*** Information provided Section Begins ***
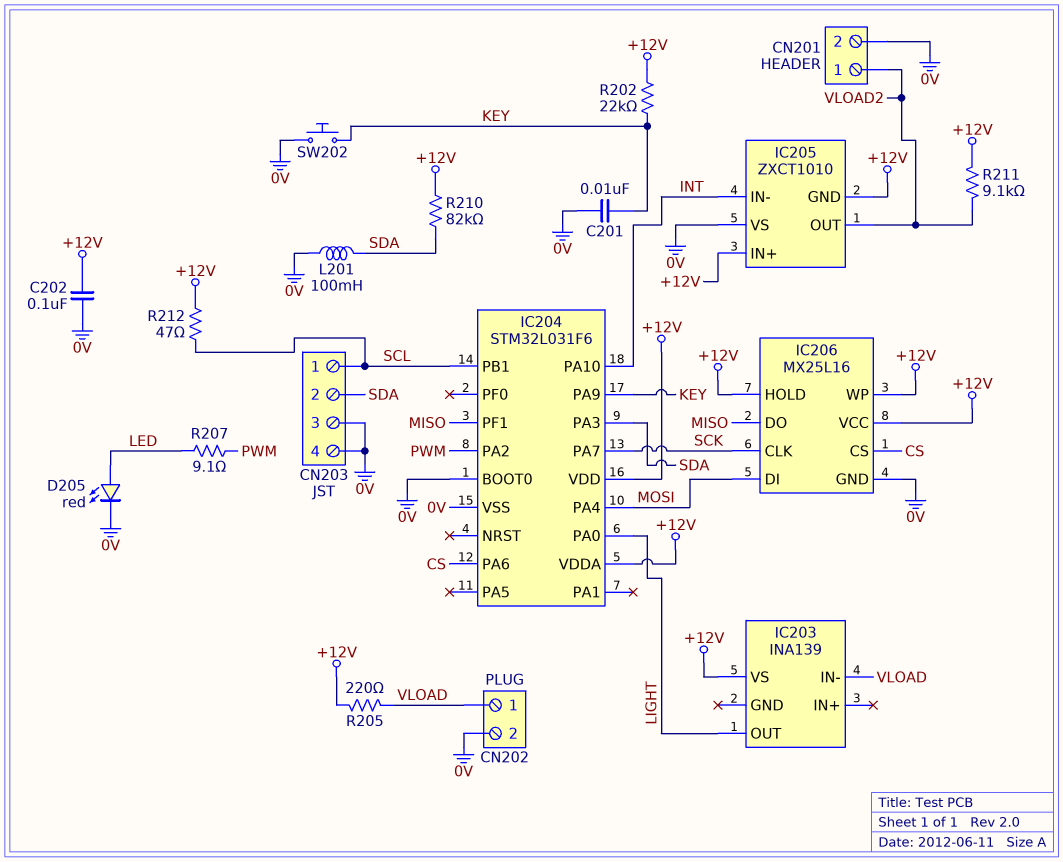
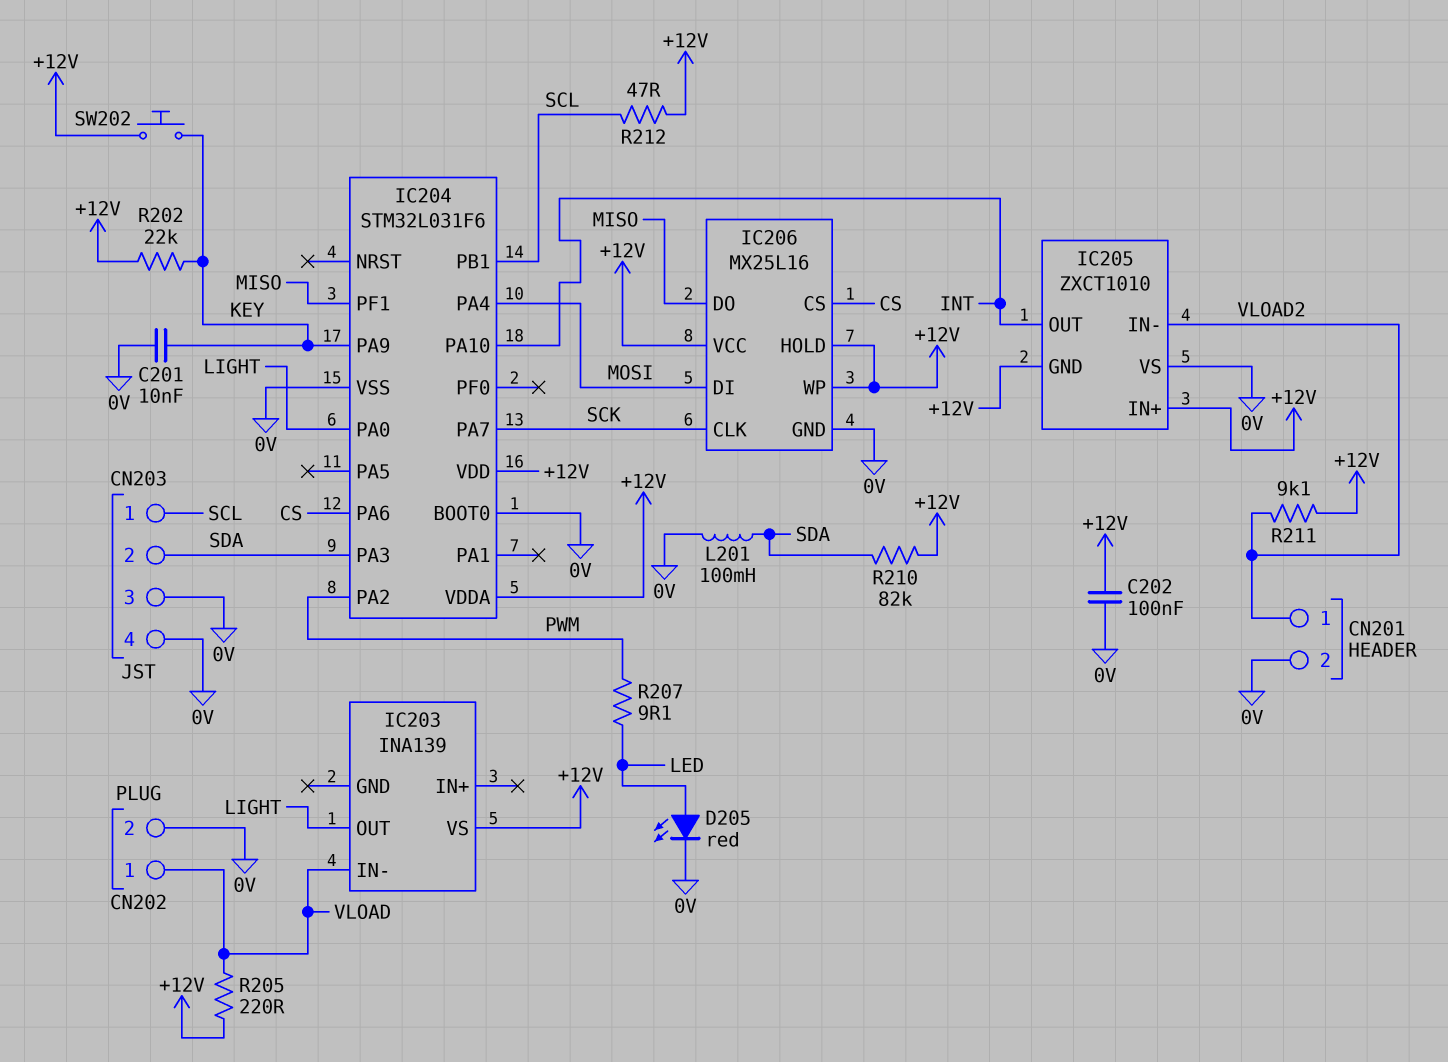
IC205 pin IN-: INT -> VLOAD2
IC205 pin OUT: VLOAD2 -> INT
SW202: button (0V, KEY) -> button (+12V, KEY)

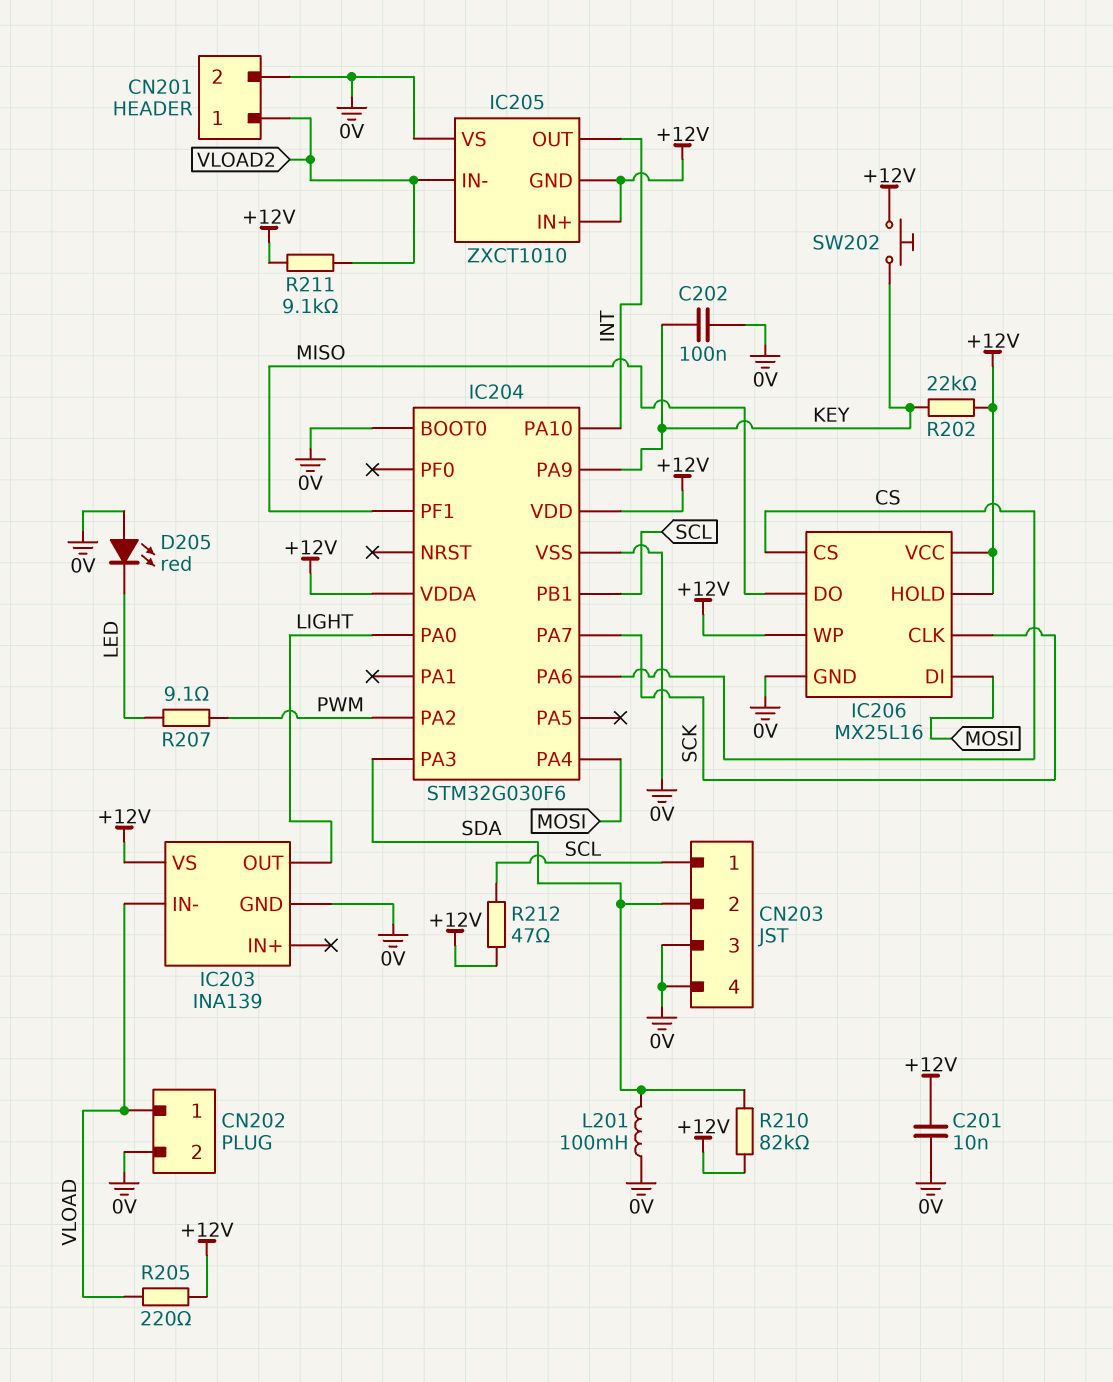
C201: 10nF (0V, KEY) -> 10nF (+12V, 0V)
C202: 100nF (+12V, 0V) -> 100nF (0V, KEY)
D205: LED red (A LED, K 0V) -> LED red (A 0V, K LED)
IC203 pin GND: none -> 0V
IC204: STM32L031F6 -> STM32G030F6

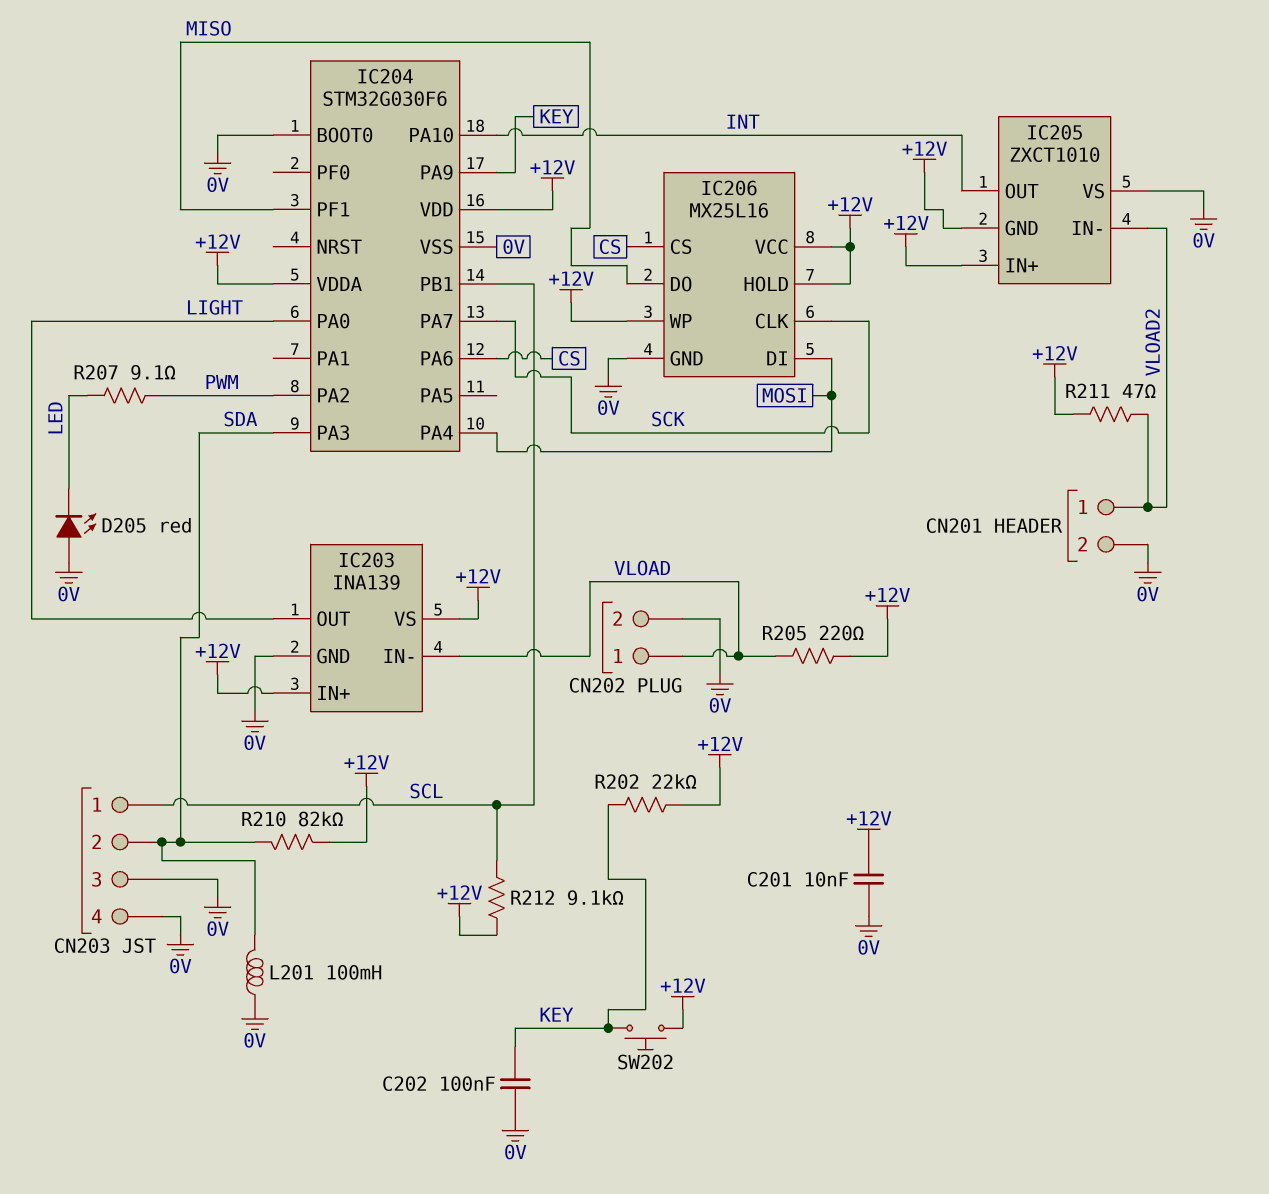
IC203 pin IN+: none -> +12V
R211: 9.1k (+12V, VLOAD2) -> 47 (+12V, VLOAD2)
R212: 47 (+12V, SCL) -> 9.1k (+12V, SCL)

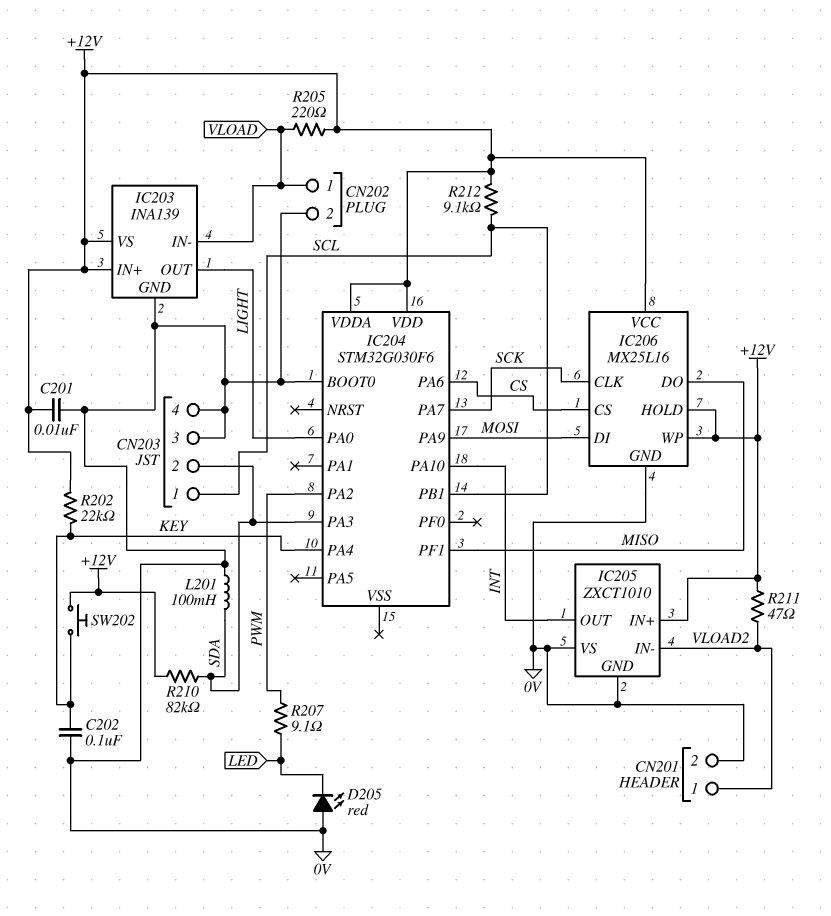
IC204 pin PA4: MOSI -> KEY
IC204 pin PA9: KEY -> MOSI
IC204 pin VSS: 0V -> none
IC205 pin GND: +12V -> 0V

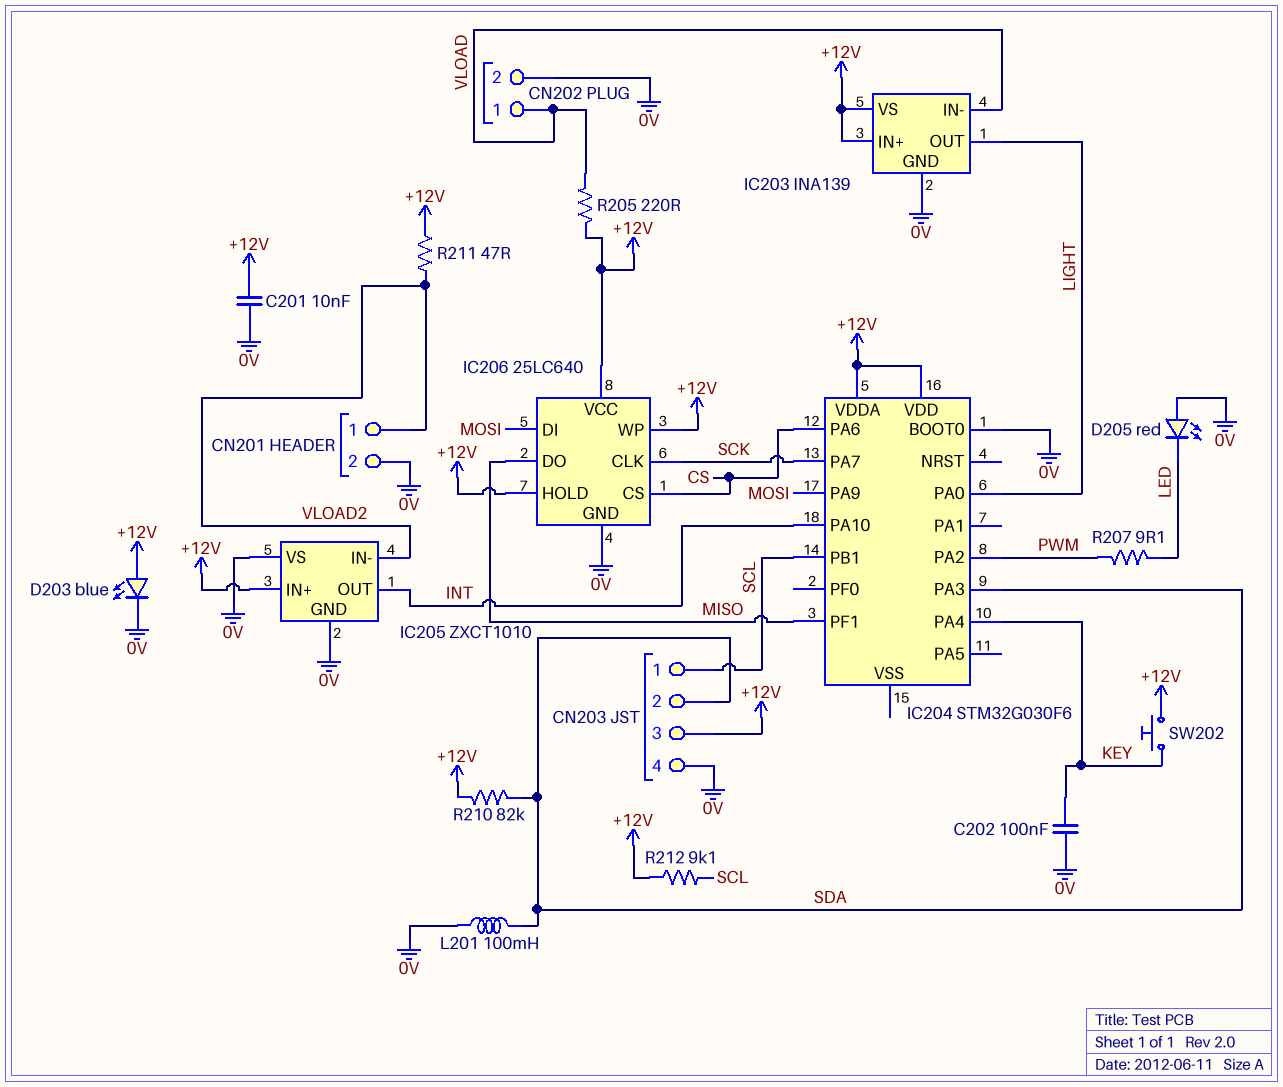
CN203 pin 3: 0V -> +12V
D203: none -> LED blue (A +12V, K 0V)
IC206: MX25L16 -> 25LC640
R202: 22k (+12V, KEY) -> none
*** Information provided Section Ends ***
Exactly reproduce each record, leaving out any pictures.

IC205 pin IN-: INT -> VLOAD2
IC205 pin OUT: VLOAD2 -> INT
SW202: button (0V, KEY) -> button (+12V, KEY)

C201: 10nF (0V, KEY) -> 10nF (+12V, 0V)
C202: 100nF (+12V, 0V) -> 100nF (0V, KEY)
D205: LED red (A LED, K 0V) -> LED red (A 0V, K LED)
IC203 pin GND: none -> 0V
IC204: STM32L031F6 -> STM32G030F6

IC203 pin IN+: none -> +12V
R211: 9.1k (+12V, VLOAD2) -> 47 (+12V, VLOAD2)
R212: 47 (+12V, SCL) -> 9.1k (+12V, SCL)

IC204 pin PA4: MOSI -> KEY
IC204 pin PA9: KEY -> MOSI
IC204 pin VSS: 0V -> none
IC205 pin GND: +12V -> 0V

CN203 pin 3: 0V -> +12V
D203: none -> LED blue (A +12V, K 0V)
IC206: MX25L16 -> 25LC640
R202: 22k (+12V, KEY) -> none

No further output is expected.